### Extracted records:
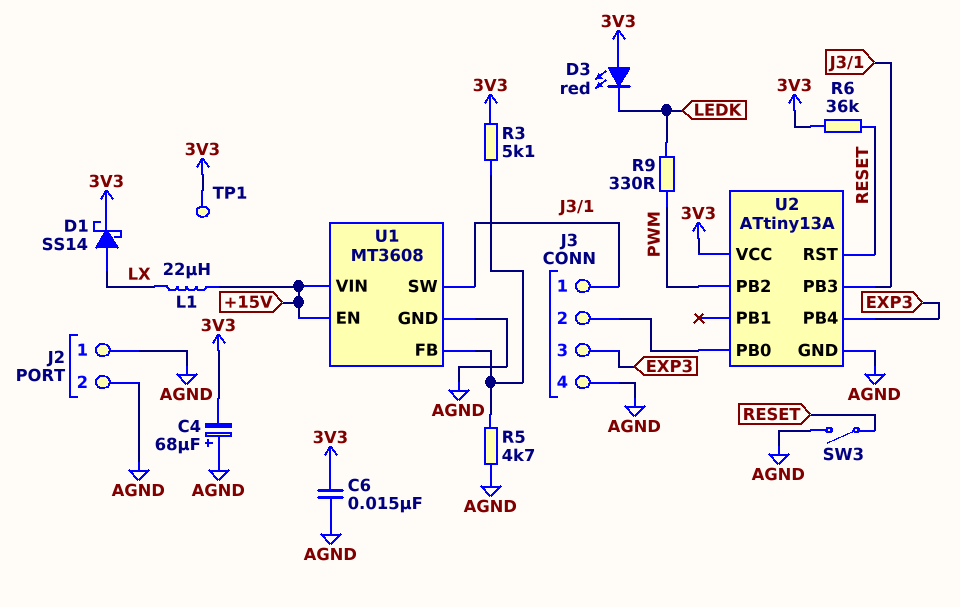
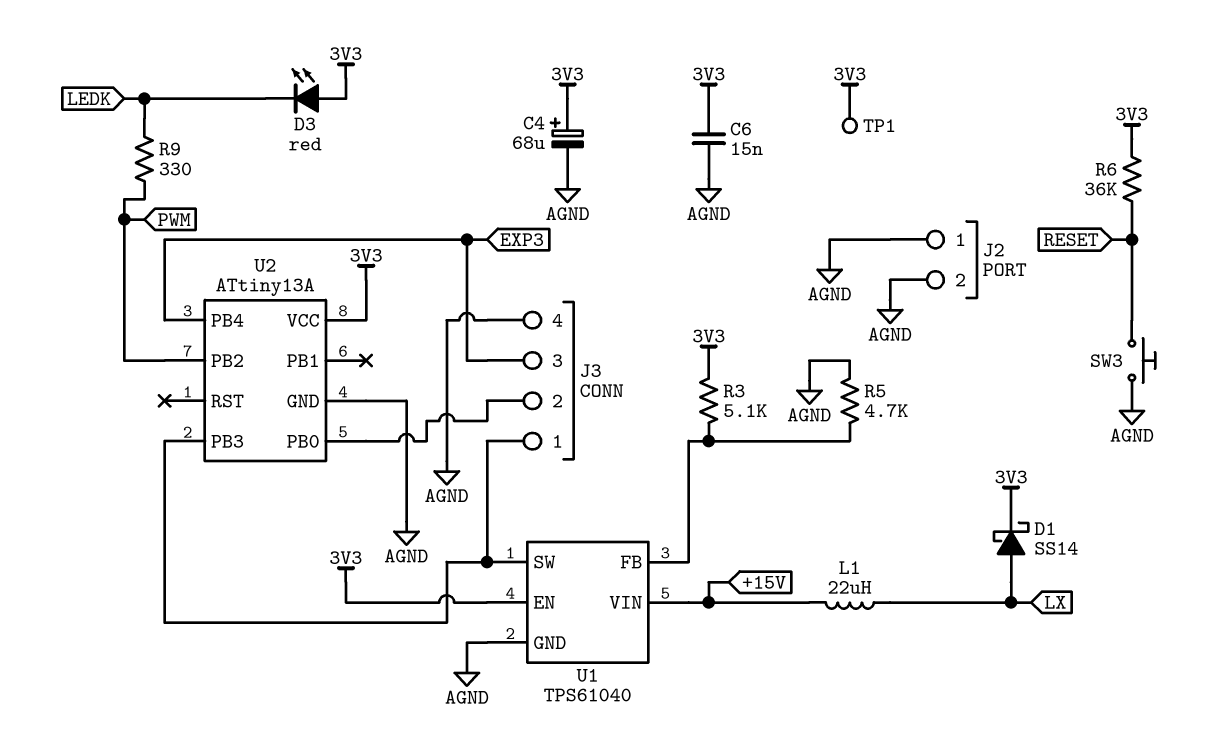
C4: 68uF (plus AGND, minus 3V3) -> 68uF (plus 3V3, minus AGND)
SW3: switch (AGND, RESET) -> button (AGND, RESET)
U1: MT3608 -> TPS61040
U1 pin EN: +15V -> 3V3
U2 pin RST: RESET -> none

### What you need to do:
For this exercise, reproduce exactly each line from the one containing "SW3: switch (AGND, RESET)" through the last line of the data, and no others.

### Answer space:
SW3: switch (AGND, RESET) -> button (AGND, RESET)
U1: MT3608 -> TPS61040
U1 pin EN: +15V -> 3V3
U2 pin RST: RESET -> none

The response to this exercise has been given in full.